> Work required: Each record, word for word and stripped of pictures, is what the answer should contain.

== Material provided ==

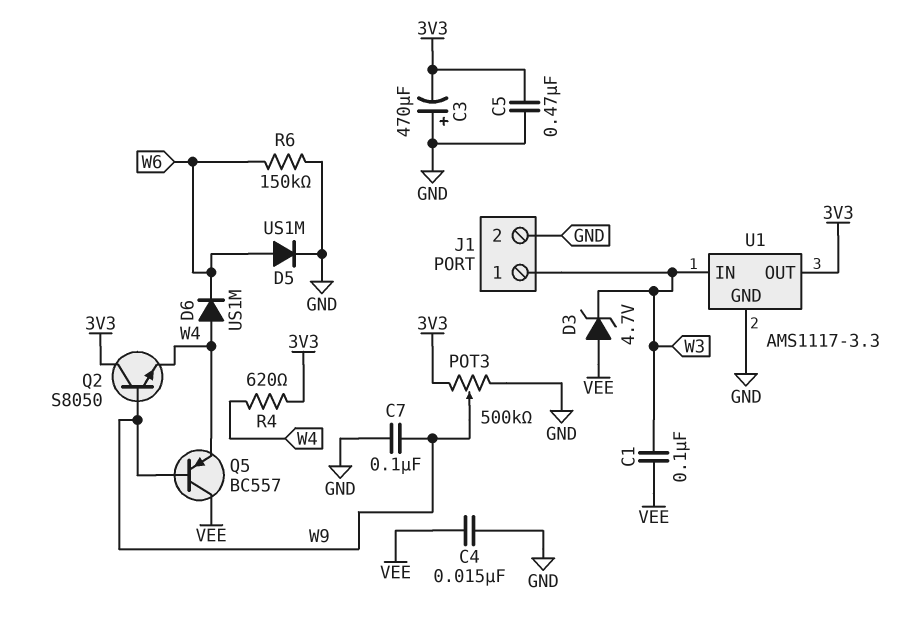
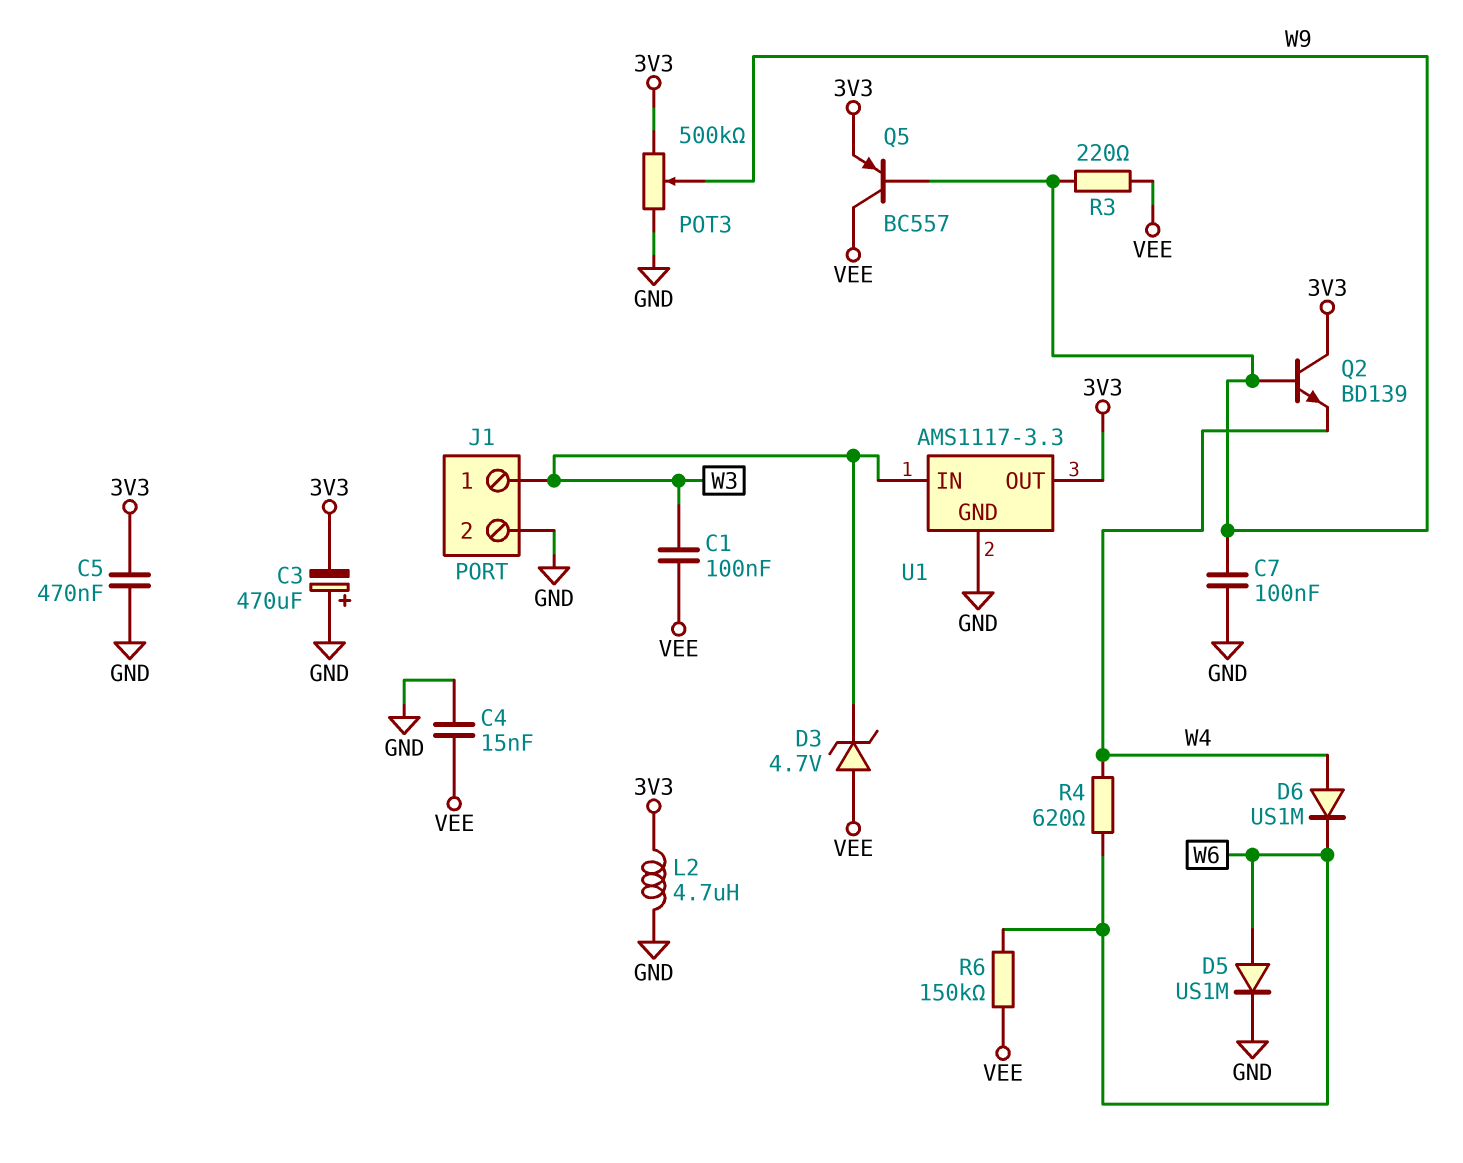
L2: none -> 4.7uH (3V3, GND)
Q2: NPN S8050 (B W9, C 3V3, E W4) -> NPN BD139 (B W9, C 3V3, E W4)
Q5: PNP BC557 (B W9, C VEE, E W4) -> PNP BC557 (B W9, C VEE, E 3V3)
R3: none -> 220 (VEE, W9)
R4: 620 (3V3, W4) -> 620 (W4, W6)
R6: 150k (GND, W6) -> 150k (VEE, W6)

===

> Output for this task:
L2: none -> 4.7uH (3V3, GND)
Q2: NPN S8050 (B W9, C 3V3, E W4) -> NPN BD139 (B W9, C 3V3, E W4)
Q5: PNP BC557 (B W9, C VEE, E W4) -> PNP BC557 (B W9, C VEE, E 3V3)
R3: none -> 220 (VEE, W9)
R4: 620 (3V3, W4) -> 620 (W4, W6)
R6: 150k (GND, W6) -> 150k (VEE, W6)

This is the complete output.